TASK GOAL: The result should be every line of the listing that contains "VRAW".

:::

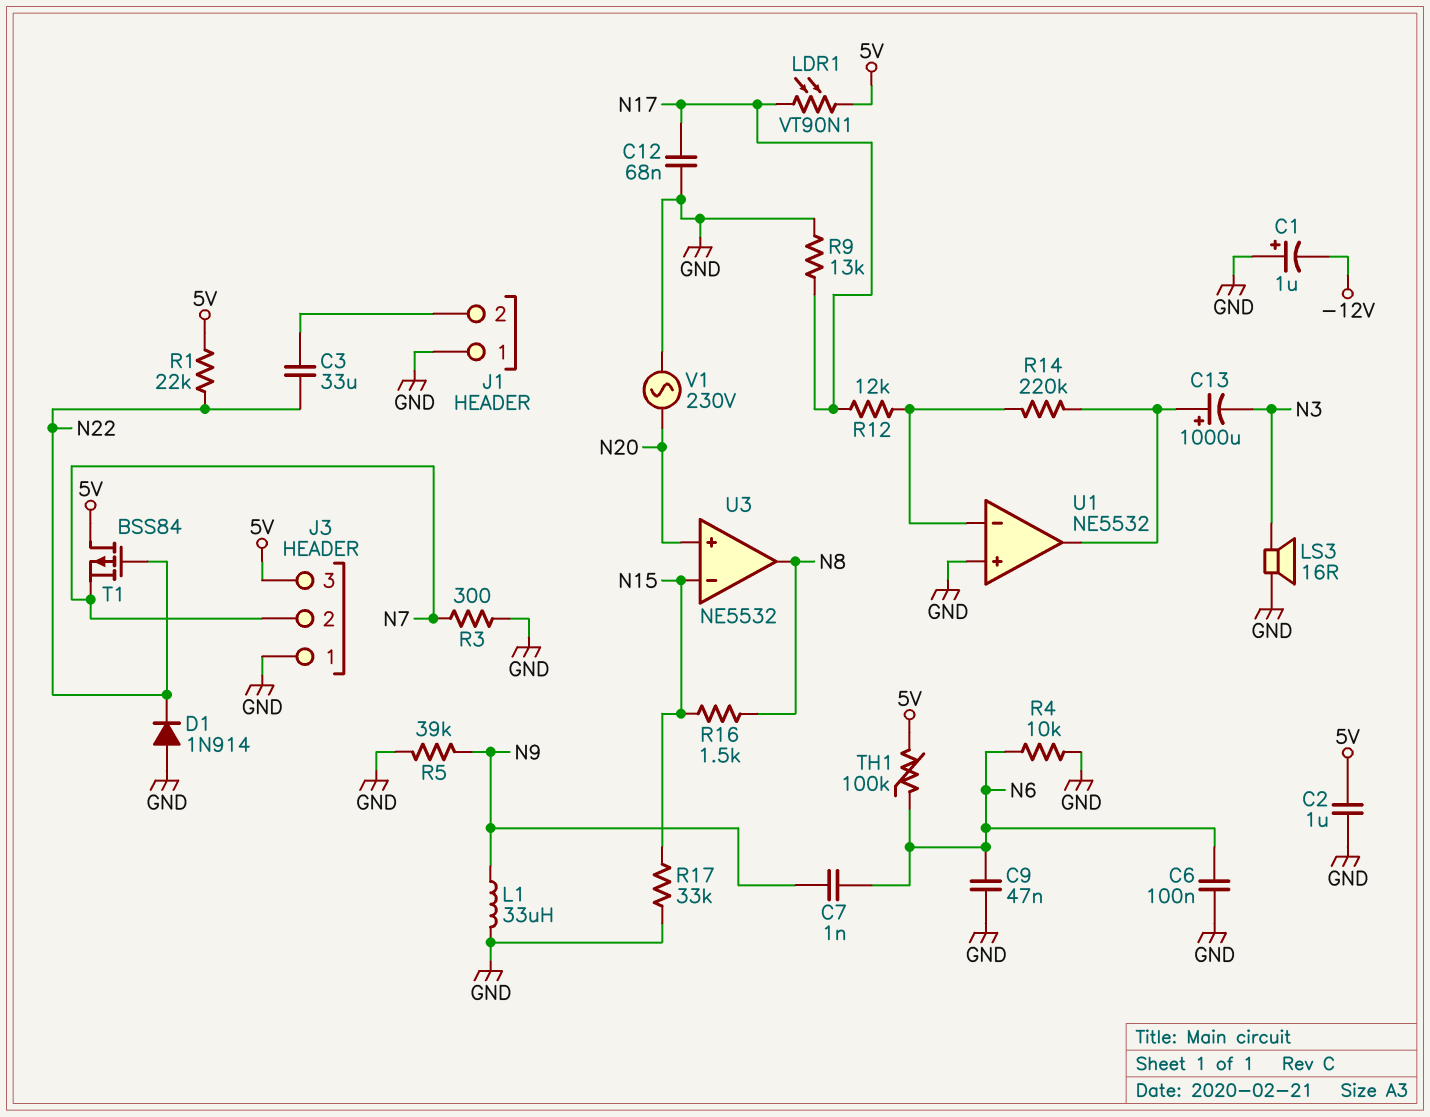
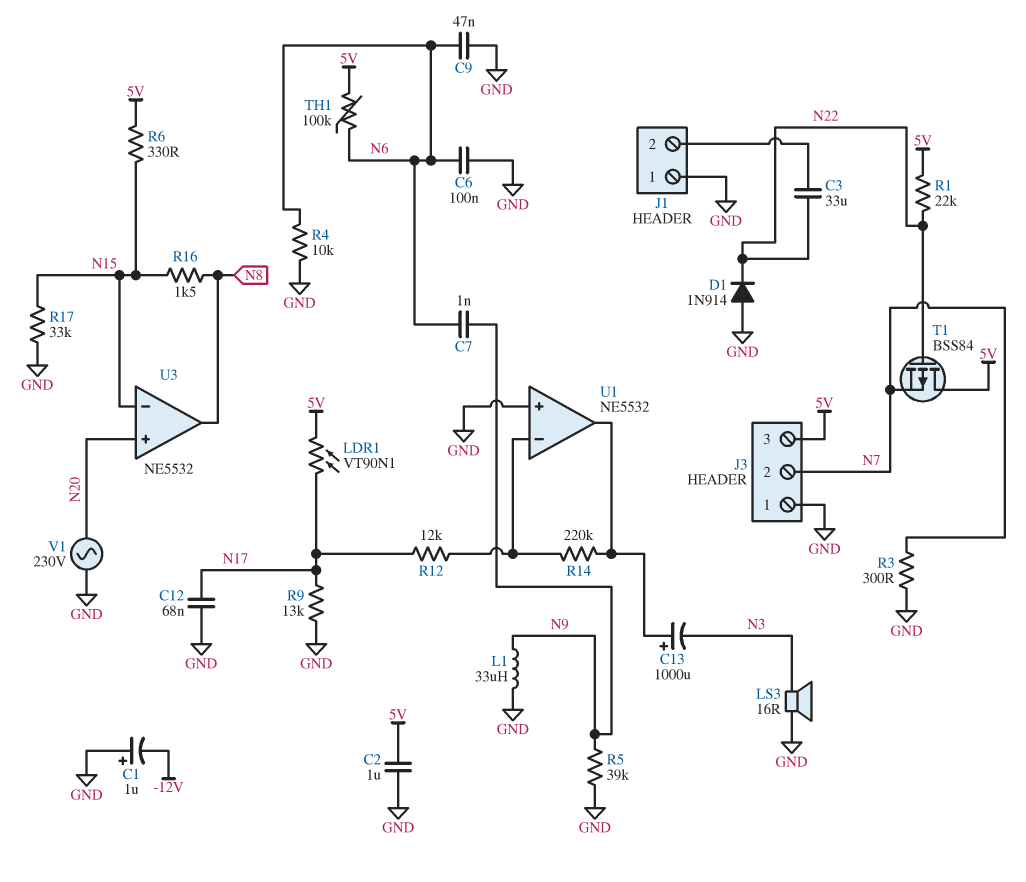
R6: none -> 330 (5V, N15)

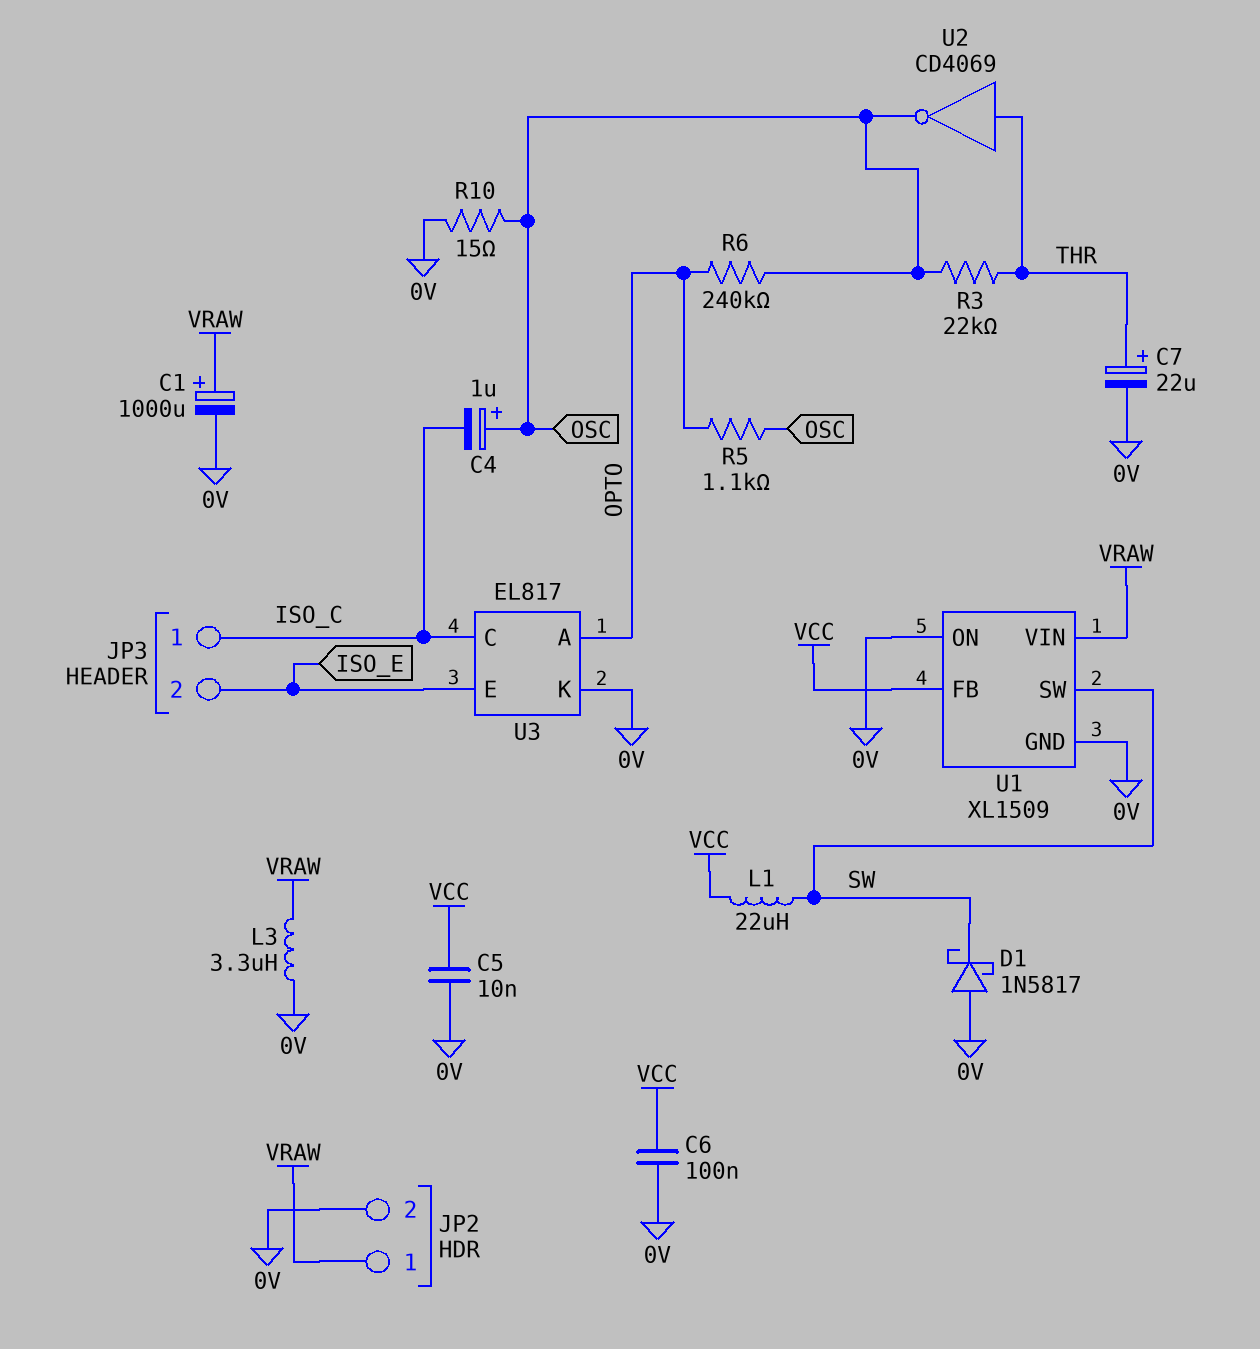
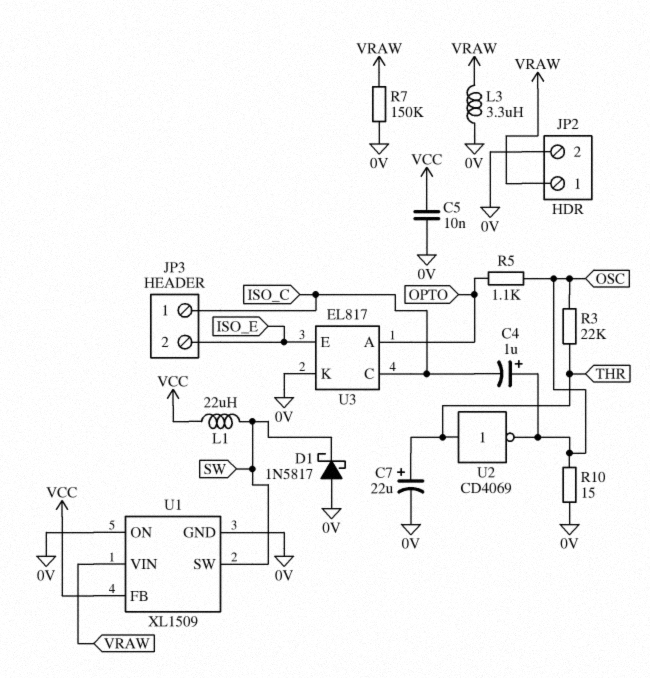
C1: 1000uF (plus VRAW, minus 0V) -> none
C6: 100nF (0V, VCC) -> none
R6: 240k (OPTO, OSC) -> none
R7: none -> 150k (0V, VRAW)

:::

ANSWER SECTION:
C1: 1000uF (plus VRAW, minus 0V) -> none
R7: none -> 150k (0V, VRAW)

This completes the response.